What is expected
Where the line containing "# camera: 130 degrees left, 0 degrees up" appears in the records below, begin there and write out each line exactly until the last one, and nothing more.

Data provided
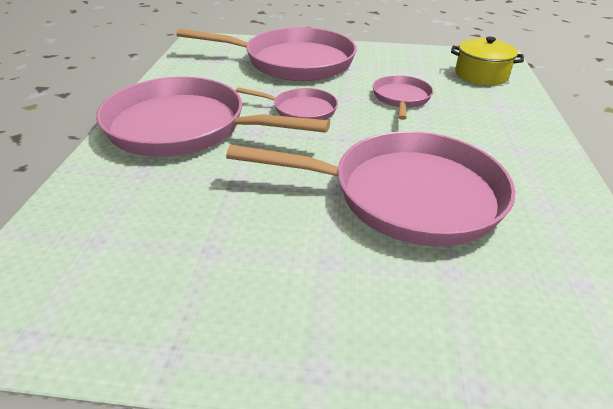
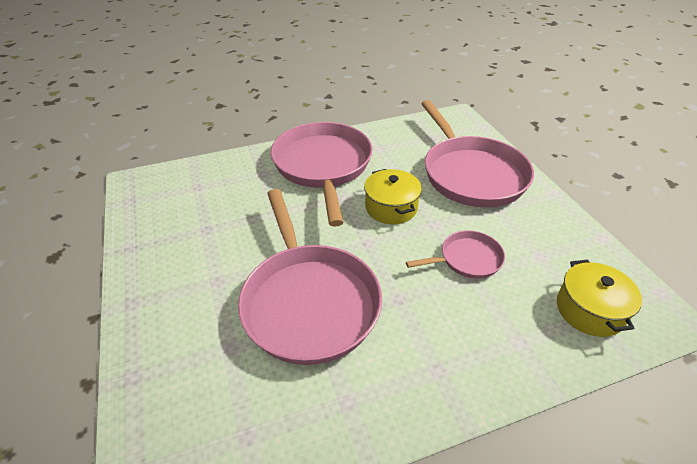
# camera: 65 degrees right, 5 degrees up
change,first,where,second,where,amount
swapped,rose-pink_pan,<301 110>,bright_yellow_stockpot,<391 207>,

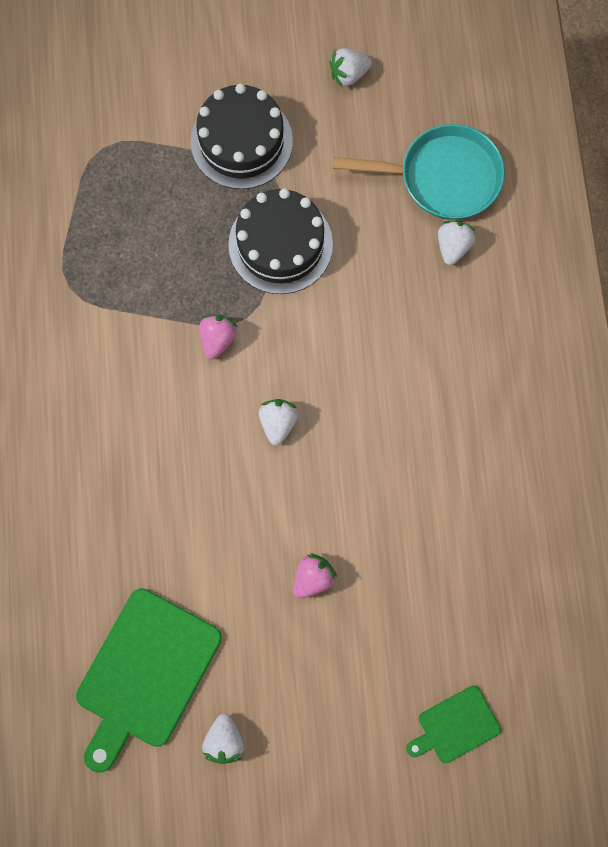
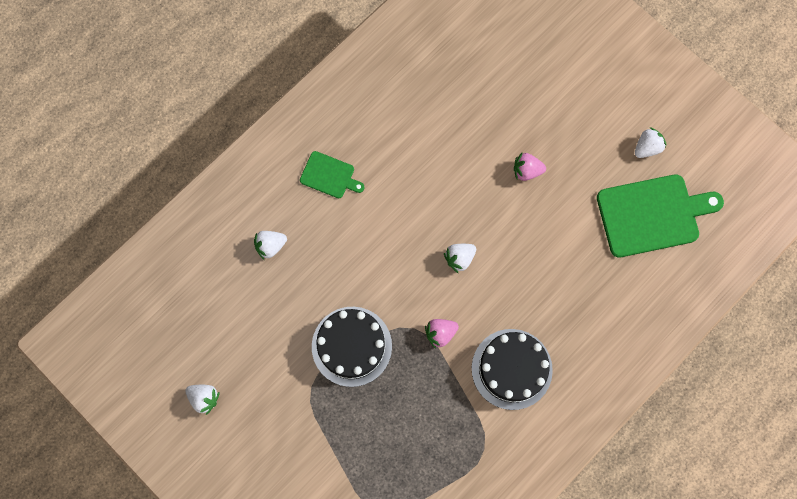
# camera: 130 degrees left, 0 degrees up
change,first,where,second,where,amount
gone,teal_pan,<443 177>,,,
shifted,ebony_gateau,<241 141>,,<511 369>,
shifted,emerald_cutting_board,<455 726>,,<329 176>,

Answer space
# camera: 130 degrees left, 0 degrees up
change,first,where,second,where,amount
gone,teal_pan,<443 177>,,,
shifted,ebony_gateau,<241 141>,,<511 369>,
shifted,emerald_cutting_board,<455 726>,,<329 176>,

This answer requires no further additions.